**Stored data**

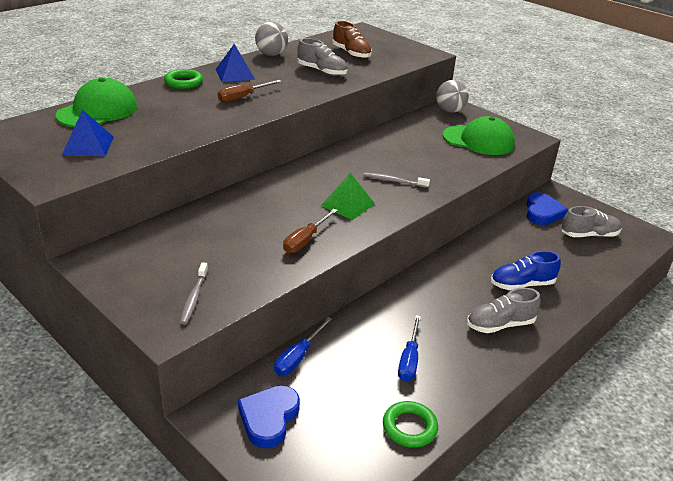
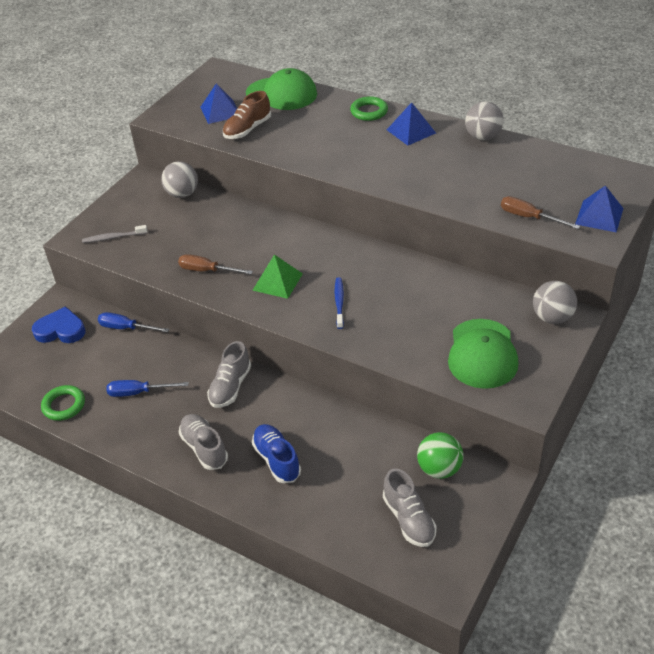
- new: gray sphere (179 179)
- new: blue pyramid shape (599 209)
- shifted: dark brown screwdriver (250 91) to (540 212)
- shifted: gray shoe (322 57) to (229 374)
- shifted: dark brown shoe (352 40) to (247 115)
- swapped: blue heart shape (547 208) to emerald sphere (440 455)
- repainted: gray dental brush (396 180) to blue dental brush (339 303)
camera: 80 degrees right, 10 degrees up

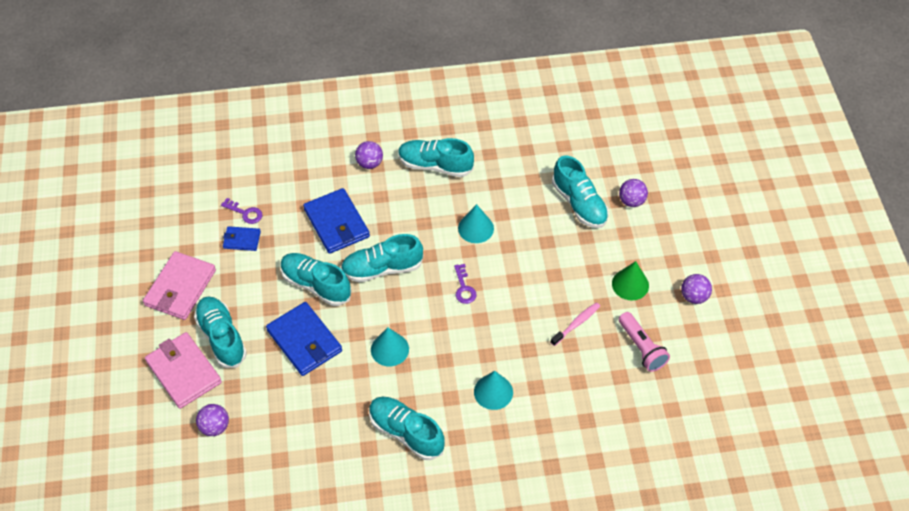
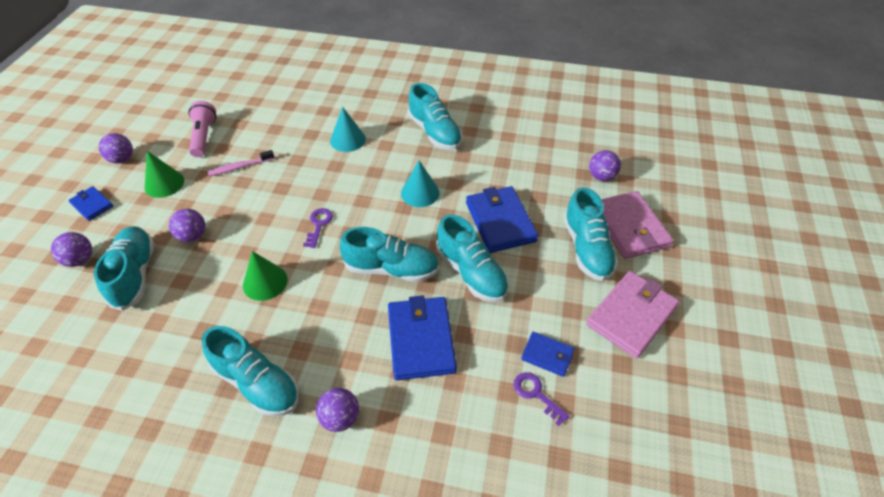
- new: blue billfold (91 203)
- new: violet sphere (187 225)
- repainted: turquoise cone shape (476 223) to emerald cone shape (265 276)
camera: 160 degrees left, 5 degrees down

**Aim of the task**
What is needed is the listing above, repeated verbatim, without its images.

**Solved problem**
- new: gray sphere (179 179)
- new: blue pyramid shape (599 209)
- shifted: dark brown screwdriver (250 91) to (540 212)
- shifted: gray shoe (322 57) to (229 374)
- shifted: dark brown shoe (352 40) to (247 115)
- swapped: blue heart shape (547 208) to emerald sphere (440 455)
- repainted: gray dental brush (396 180) to blue dental brush (339 303)
camera: 80 degrees right, 10 degrees up

- new: blue billfold (91 203)
- new: violet sphere (187 225)
- repainted: turquoise cone shape (476 223) to emerald cone shape (265 276)
camera: 160 degrees left, 5 degrees down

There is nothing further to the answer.